Return each record verbatim, images excluded.

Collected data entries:
----------------------------------------

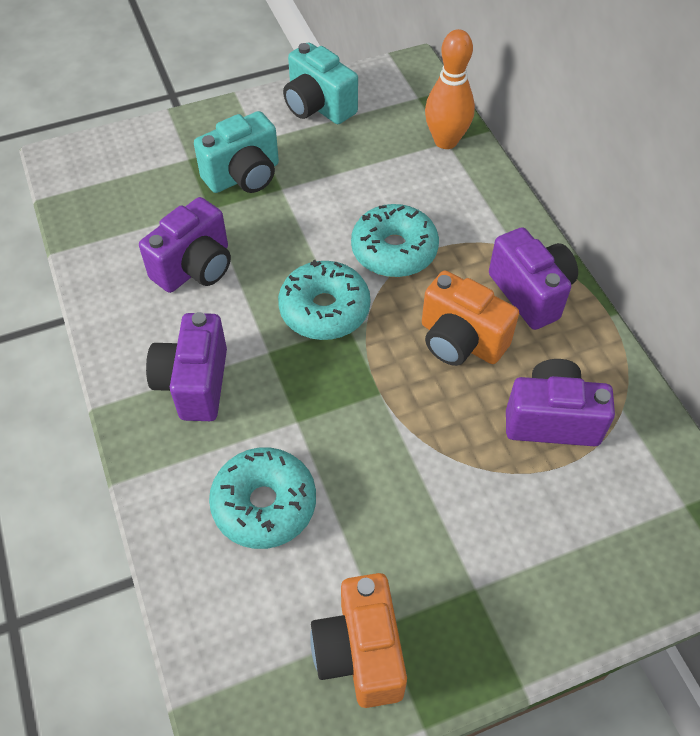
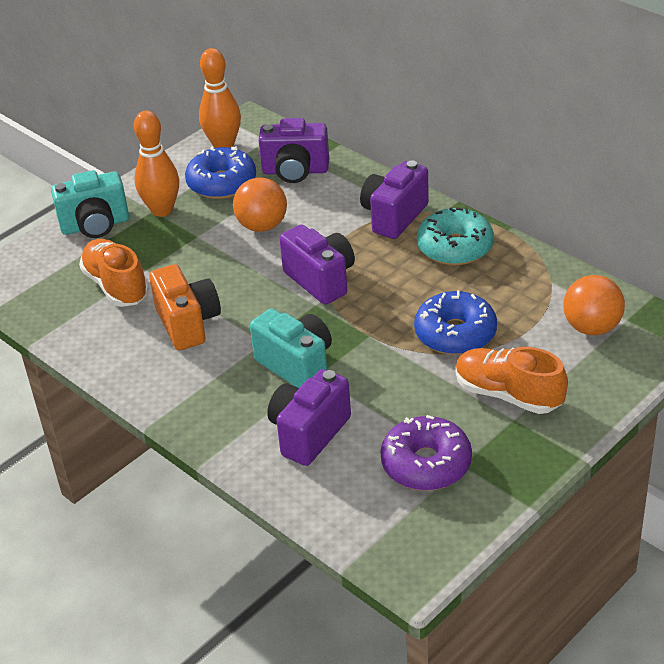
blue donut: 0 -> 2
orange ball: 0 -> 2
orange bowling pin: 1 -> 2
orange camera: 2 -> 1
orange shoe: 0 -> 2
purple donut: 0 -> 1
turquoise donut: 3 -> 1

----------------------------------------

Written answer:
blue donut: 0 -> 2
orange ball: 0 -> 2
orange bowling pin: 1 -> 2
orange camera: 2 -> 1
orange shoe: 0 -> 2
purple donut: 0 -> 1
turquoise donut: 3 -> 1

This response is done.